» Exercise objective
Identify each line in the items that contains the string "kern", and copy those lines out in full. Matching is case-sensitive.

» Data to use
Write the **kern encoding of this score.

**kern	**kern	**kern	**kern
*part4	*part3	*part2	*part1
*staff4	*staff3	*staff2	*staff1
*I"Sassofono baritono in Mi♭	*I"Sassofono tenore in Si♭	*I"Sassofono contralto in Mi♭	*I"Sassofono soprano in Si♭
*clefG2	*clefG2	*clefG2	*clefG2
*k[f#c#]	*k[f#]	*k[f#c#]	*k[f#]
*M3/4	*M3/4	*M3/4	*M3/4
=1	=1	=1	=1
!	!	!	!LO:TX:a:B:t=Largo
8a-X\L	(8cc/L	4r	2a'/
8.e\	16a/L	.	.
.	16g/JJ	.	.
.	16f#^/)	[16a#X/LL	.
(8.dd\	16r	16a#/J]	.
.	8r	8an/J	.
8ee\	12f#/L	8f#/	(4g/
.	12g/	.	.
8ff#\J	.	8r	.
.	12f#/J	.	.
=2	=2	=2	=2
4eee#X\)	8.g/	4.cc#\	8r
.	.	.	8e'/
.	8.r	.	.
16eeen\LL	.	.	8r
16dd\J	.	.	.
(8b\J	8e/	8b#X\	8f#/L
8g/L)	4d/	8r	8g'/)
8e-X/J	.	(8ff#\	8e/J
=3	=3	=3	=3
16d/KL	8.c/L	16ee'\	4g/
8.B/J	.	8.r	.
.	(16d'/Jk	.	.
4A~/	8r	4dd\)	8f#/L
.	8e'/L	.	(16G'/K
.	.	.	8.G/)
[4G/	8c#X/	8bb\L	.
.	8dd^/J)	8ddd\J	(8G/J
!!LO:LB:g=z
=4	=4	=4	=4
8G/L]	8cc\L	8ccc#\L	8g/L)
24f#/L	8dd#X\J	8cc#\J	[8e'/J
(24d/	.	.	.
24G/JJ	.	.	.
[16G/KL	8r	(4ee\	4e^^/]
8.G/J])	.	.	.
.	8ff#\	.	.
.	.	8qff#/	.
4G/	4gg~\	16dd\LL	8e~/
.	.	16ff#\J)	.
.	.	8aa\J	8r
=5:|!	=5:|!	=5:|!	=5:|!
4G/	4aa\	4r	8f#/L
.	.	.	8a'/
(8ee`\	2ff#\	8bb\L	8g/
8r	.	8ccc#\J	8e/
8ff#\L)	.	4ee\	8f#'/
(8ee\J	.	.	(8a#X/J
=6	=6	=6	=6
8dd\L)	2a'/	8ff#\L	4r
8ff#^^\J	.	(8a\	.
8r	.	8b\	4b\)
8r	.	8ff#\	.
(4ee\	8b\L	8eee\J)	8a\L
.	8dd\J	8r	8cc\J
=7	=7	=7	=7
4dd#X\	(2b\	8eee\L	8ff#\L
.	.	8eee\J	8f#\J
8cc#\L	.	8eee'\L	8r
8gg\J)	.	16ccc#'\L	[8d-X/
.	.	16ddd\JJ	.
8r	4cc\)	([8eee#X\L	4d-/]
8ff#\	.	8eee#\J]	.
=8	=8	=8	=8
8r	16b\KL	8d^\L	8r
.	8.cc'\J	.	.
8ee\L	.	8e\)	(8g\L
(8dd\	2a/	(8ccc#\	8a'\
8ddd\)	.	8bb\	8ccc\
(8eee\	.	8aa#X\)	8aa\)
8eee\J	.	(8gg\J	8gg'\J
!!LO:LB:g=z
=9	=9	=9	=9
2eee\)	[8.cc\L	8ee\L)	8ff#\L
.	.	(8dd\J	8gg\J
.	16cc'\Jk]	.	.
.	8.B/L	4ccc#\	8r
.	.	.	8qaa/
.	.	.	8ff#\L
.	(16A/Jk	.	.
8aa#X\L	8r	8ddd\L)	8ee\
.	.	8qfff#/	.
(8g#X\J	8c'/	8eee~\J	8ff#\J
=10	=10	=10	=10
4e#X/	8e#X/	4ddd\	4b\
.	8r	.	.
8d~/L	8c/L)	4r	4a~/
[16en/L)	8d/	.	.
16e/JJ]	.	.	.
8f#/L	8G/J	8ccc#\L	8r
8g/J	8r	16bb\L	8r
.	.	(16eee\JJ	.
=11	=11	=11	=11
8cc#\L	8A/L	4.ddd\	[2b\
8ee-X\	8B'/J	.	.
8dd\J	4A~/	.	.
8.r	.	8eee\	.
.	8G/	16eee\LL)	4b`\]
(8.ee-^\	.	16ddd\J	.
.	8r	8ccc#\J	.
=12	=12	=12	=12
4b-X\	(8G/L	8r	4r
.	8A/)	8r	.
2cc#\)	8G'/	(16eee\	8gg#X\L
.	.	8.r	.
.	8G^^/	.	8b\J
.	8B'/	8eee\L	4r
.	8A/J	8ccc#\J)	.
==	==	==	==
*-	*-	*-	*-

» Answer for the task
Write the **kern encoding of this score.
**kern	**kern	**kern	**kern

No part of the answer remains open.